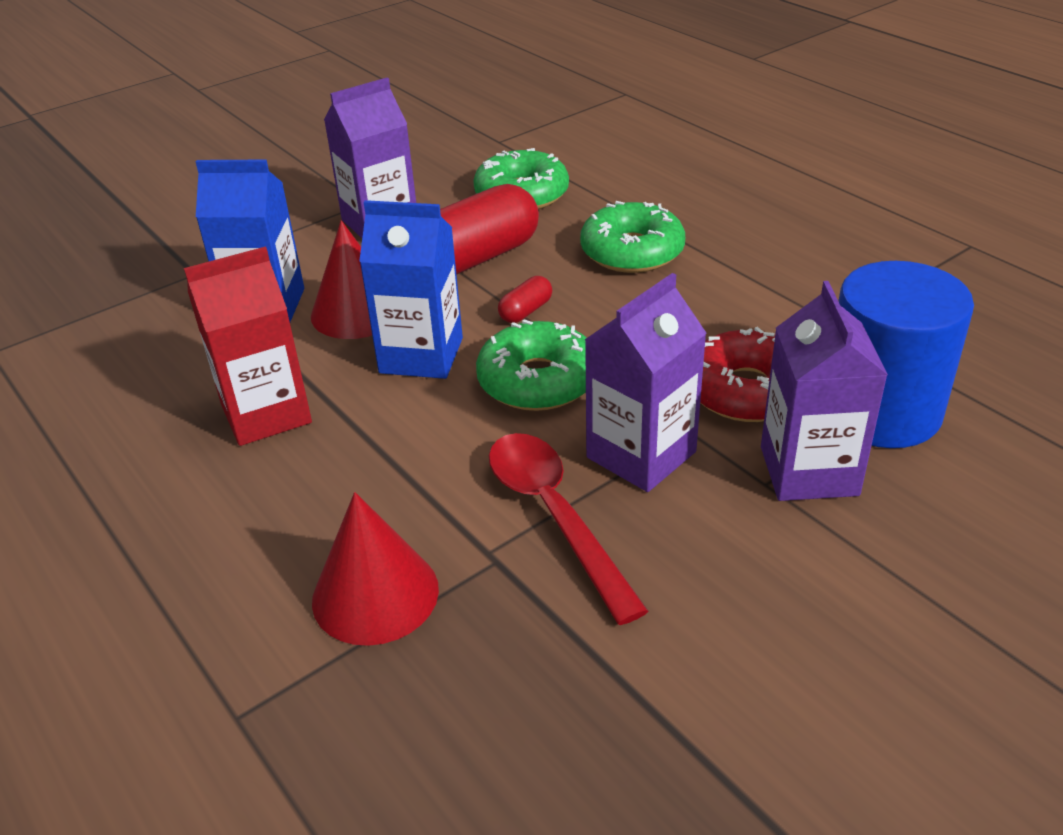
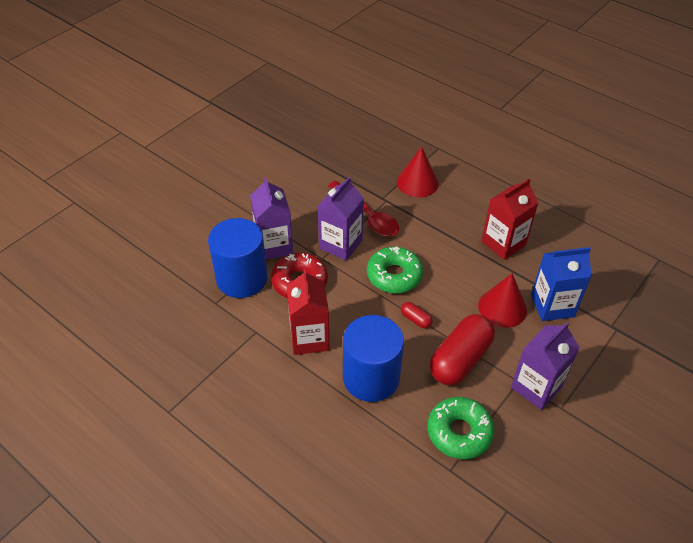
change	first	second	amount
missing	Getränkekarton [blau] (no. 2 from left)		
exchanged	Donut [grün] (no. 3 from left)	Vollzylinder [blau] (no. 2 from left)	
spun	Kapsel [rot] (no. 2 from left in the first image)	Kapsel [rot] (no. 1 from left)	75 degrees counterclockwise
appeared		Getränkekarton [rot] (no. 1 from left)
____
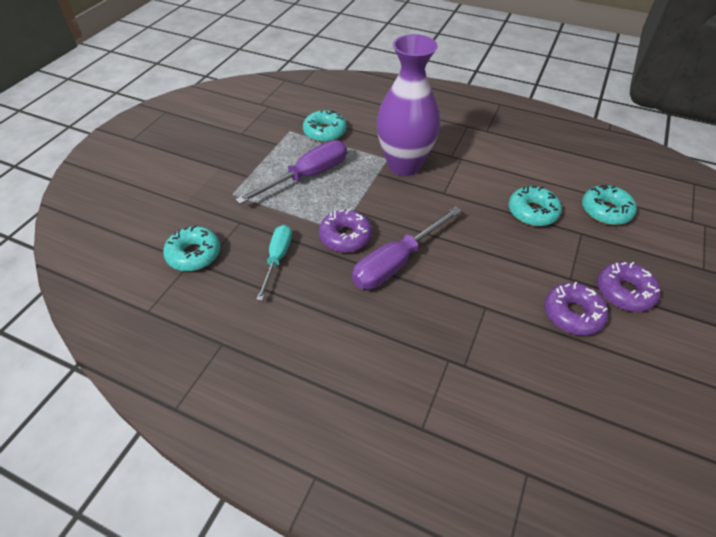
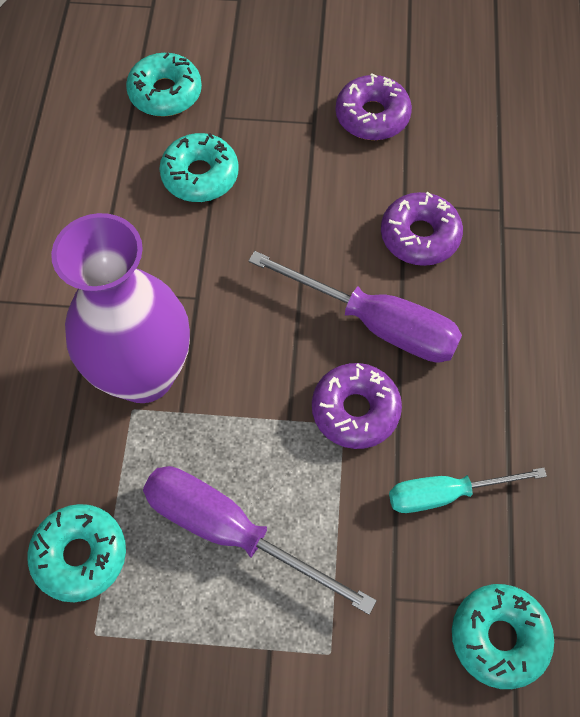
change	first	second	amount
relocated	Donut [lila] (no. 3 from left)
____
● Exercise
Your answer should consist of each line of the data above in which the word "from" occurs.

● Result for this exercise
missing	Getränkekarton [blau] (no. 2 from left)		
exchanged	Donut [grün] (no. 3 from left)	Vollzylinder [blau] (no. 2 from left)	
spun	Kapsel [rot] (no. 2 from left in the first image)	Kapsel [rot] (no. 1 from left)	75 degrees counterclockwise
appeared		Getränkekarton [rot] (no. 1 from left)
relocated	Donut [lila] (no. 3 from left)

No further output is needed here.